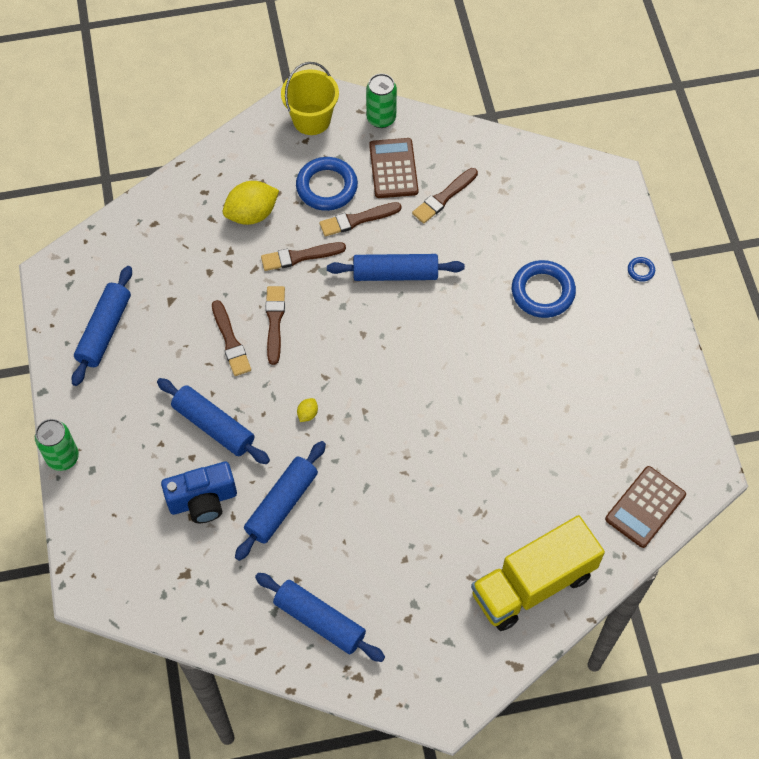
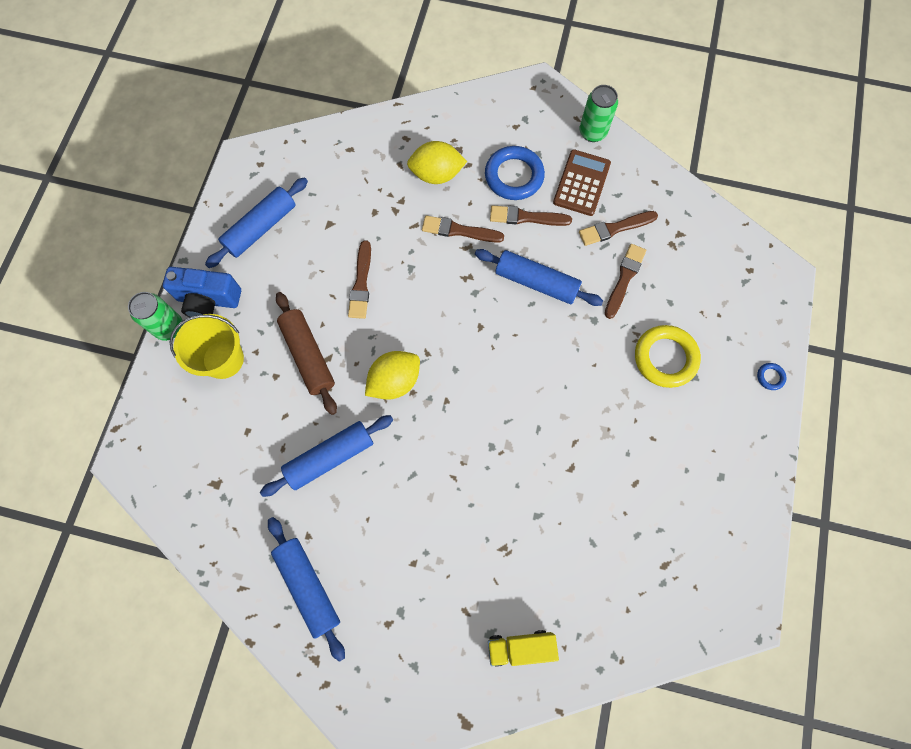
camera: 25 degrees right, 10 degrees up
blue rolling pin [157,378,270,464] -> brown rolling pin [276,292,337,415]
blue camera [161,461,237,523] -> blue camera moved to [163,267,241,317]
brown brush [265,286,285,365] -> brown brush moved to [605,244,646,319]
yellow bucket [281,62,339,135] -> yellow bucket moved to [170,314,244,379]
yellow lemon [297,398,318,422] -> yellow lemon [365,351,420,399], size x2.27
yellow truck [471,515,605,631] -> yellow truck [488,630,559,667], size x0.50
blue ring [512,260,576,318] -> yellow ring [635,325,701,388]
brown calculator [605,466,686,548] -> none

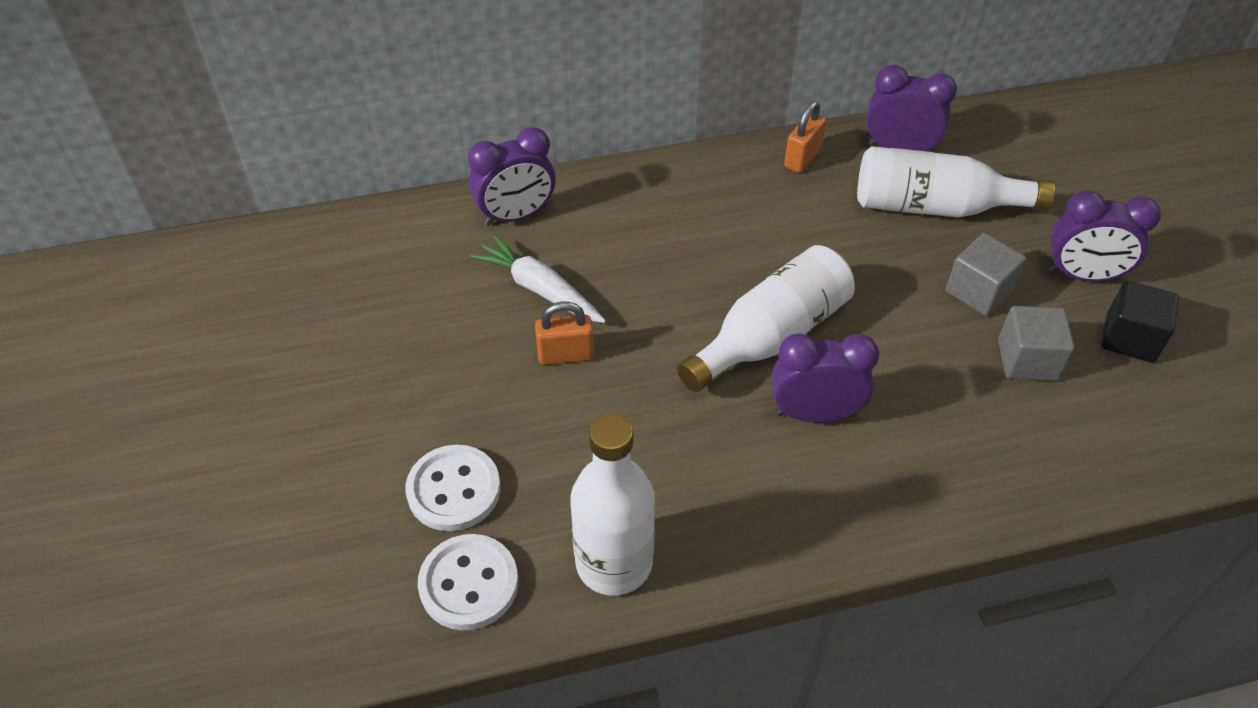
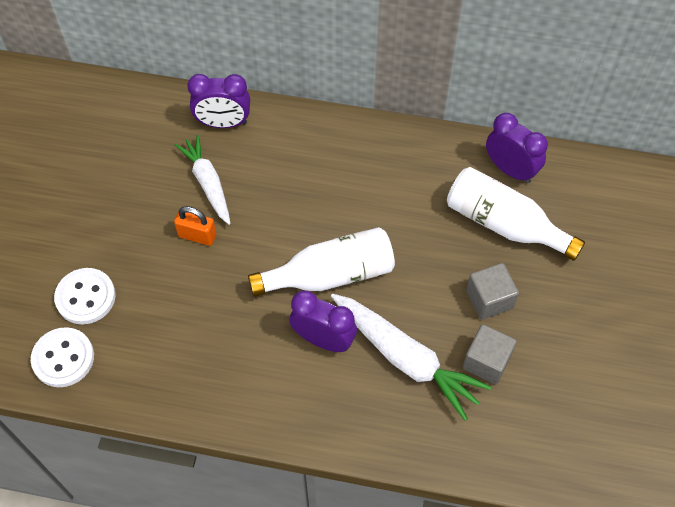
camera: 25 degrees right, 10 degrees up
white bottle [570,413,655,596] -> none
orange padlock [784,101,826,173] -> none
purple clock [1048,190,1161,282] -> none
black cube [1101,280,1179,363] -> none
none -> white carrot [331,294,491,421]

------

Please output every record above exactly. Leave the pictures out.

camera: 25 degrees right, 10 degrees up
blue rolling pin [157,378,270,464] -> brown rolling pin [276,292,337,415]
blue camera [161,461,237,523] -> blue camera moved to [163,267,241,317]
brown brush [265,286,285,365] -> brown brush moved to [605,244,646,319]
yellow bucket [281,62,339,135] -> yellow bucket moved to [170,314,244,379]
yellow lemon [297,398,318,422] -> yellow lemon [365,351,420,399], size x2.27
yellow truck [471,515,605,631] -> yellow truck [488,630,559,667], size x0.50
blue ring [512,260,576,318] -> yellow ring [635,325,701,388]
brown calculator [605,466,686,548] -> none

camera: 25 degrees right, 10 degrees up
white bottle [570,413,655,596] -> none
orange padlock [784,101,826,173] -> none
purple clock [1048,190,1161,282] -> none
black cube [1101,280,1179,363] -> none
none -> white carrot [331,294,491,421]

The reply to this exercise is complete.